**WORK REQUEST**
Every entry is to be returned exactly as it stands; the pictures are to be dropped.

::: DATA TO PROCESS :::

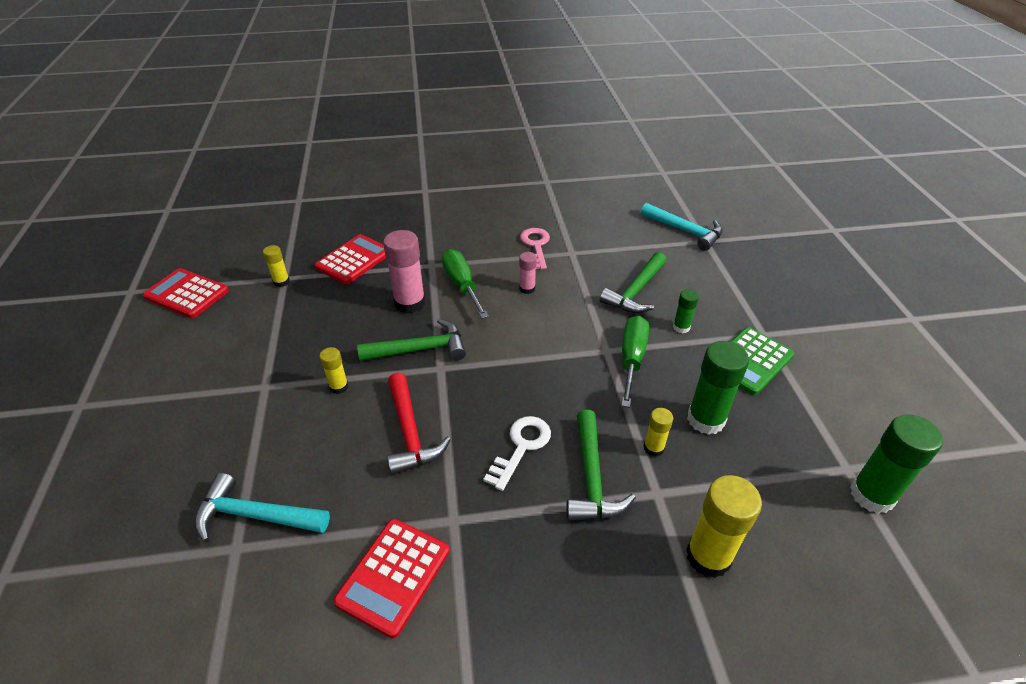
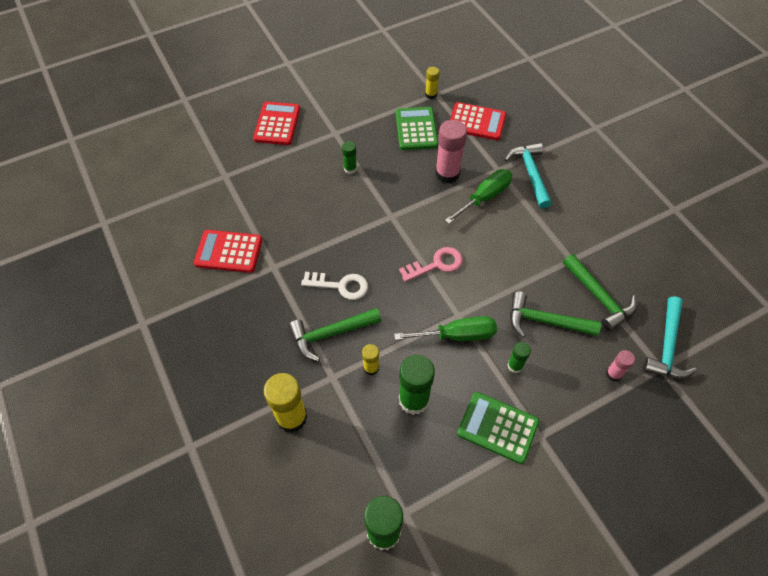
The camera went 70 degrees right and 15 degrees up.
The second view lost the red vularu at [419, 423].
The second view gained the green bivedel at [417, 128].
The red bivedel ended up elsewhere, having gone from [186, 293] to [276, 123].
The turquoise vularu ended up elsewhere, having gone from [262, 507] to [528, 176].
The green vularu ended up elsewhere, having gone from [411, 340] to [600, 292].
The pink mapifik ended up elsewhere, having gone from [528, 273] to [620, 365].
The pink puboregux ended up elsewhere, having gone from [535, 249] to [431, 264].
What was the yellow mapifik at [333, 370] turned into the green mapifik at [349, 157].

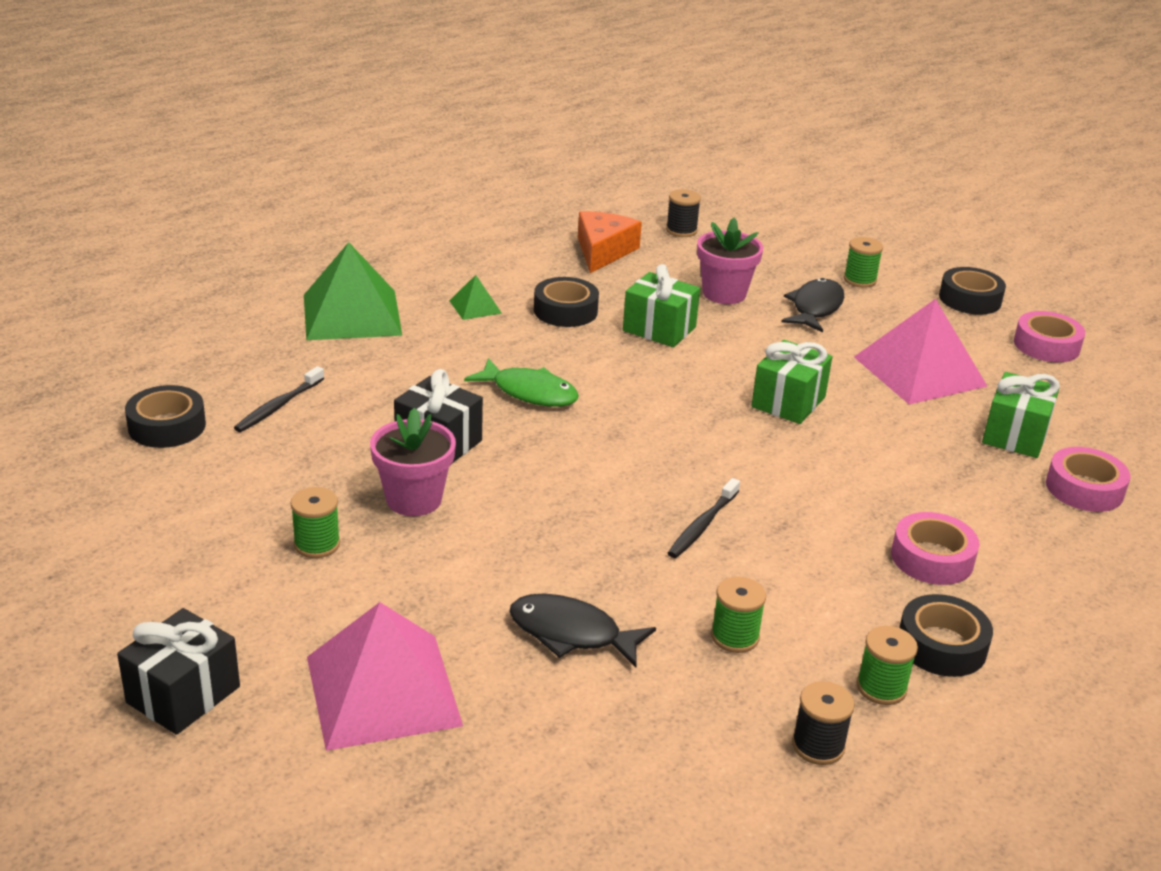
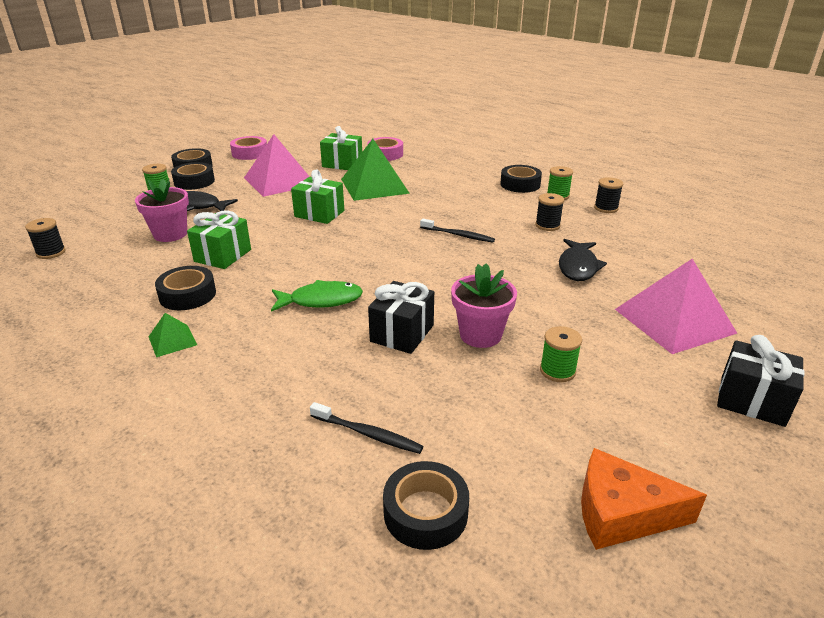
The camera went 95 degrees left and 0 degrees up.
The second view lost the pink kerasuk at [935, 548].
The second view gained the black kerasuk at [193, 176].
The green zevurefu ended up elsewhere, having gone from [353, 291] to [375, 170].
The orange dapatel ended up elsewhere, having gone from [610, 242] to [644, 499].
What was the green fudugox at [738, 615] turned into the black fudugox at [549, 212].
The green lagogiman at [521, 382] ended up facing another way, 60 degrees clockwise from before.

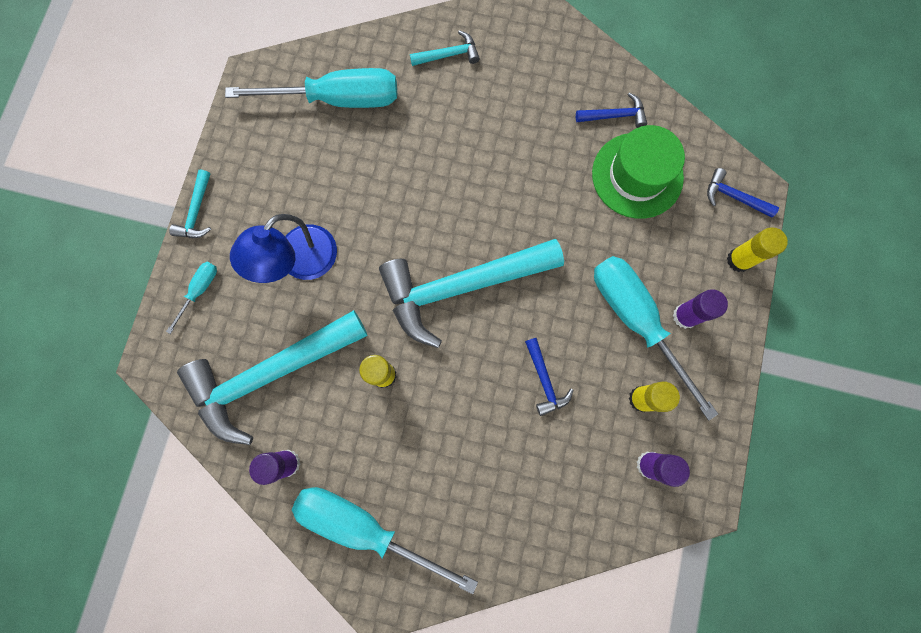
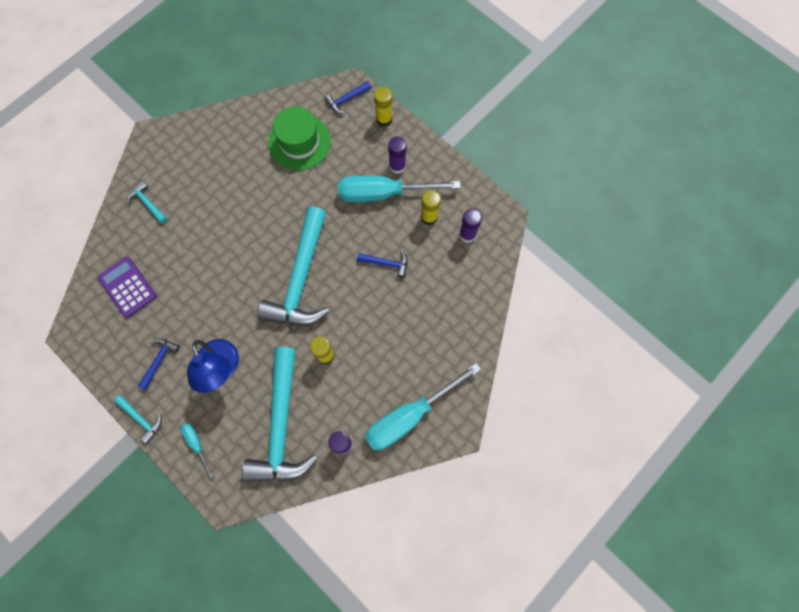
The camera went 60 degrees left and 5 degrees down.
The blue vularu ended up elsewhere, having gone from [611, 110] to [159, 364].
Where the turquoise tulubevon stood at [311, 88], the purple bivedel came to stand at [127, 287].
The turquoise vularu at [445, 48] ended up facing another way, 60 degrees counterclockwise from before.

:::

**OUTPUT BELOW**
The camera went 70 degrees right and 15 degrees up.
The second view lost the red vularu at [419, 423].
The second view gained the green bivedel at [417, 128].
The red bivedel ended up elsewhere, having gone from [186, 293] to [276, 123].
The turquoise vularu ended up elsewhere, having gone from [262, 507] to [528, 176].
The green vularu ended up elsewhere, having gone from [411, 340] to [600, 292].
The pink mapifik ended up elsewhere, having gone from [528, 273] to [620, 365].
The pink puboregux ended up elsewhere, having gone from [535, 249] to [431, 264].
What was the yellow mapifik at [333, 370] turned into the green mapifik at [349, 157].

The camera went 95 degrees left and 0 degrees up.
The second view lost the pink kerasuk at [935, 548].
The second view gained the black kerasuk at [193, 176].
The green zevurefu ended up elsewhere, having gone from [353, 291] to [375, 170].
The orange dapatel ended up elsewhere, having gone from [610, 242] to [644, 499].
What was the green fudugox at [738, 615] turned into the black fudugox at [549, 212].
The green lagogiman at [521, 382] ended up facing another way, 60 degrees clockwise from before.

The camera went 60 degrees left and 5 degrees down.
The blue vularu ended up elsewhere, having gone from [611, 110] to [159, 364].
Where the turquoise tulubevon stood at [311, 88], the purple bivedel came to stand at [127, 287].
The turquoise vularu at [445, 48] ended up facing another way, 60 degrees counterclockwise from before.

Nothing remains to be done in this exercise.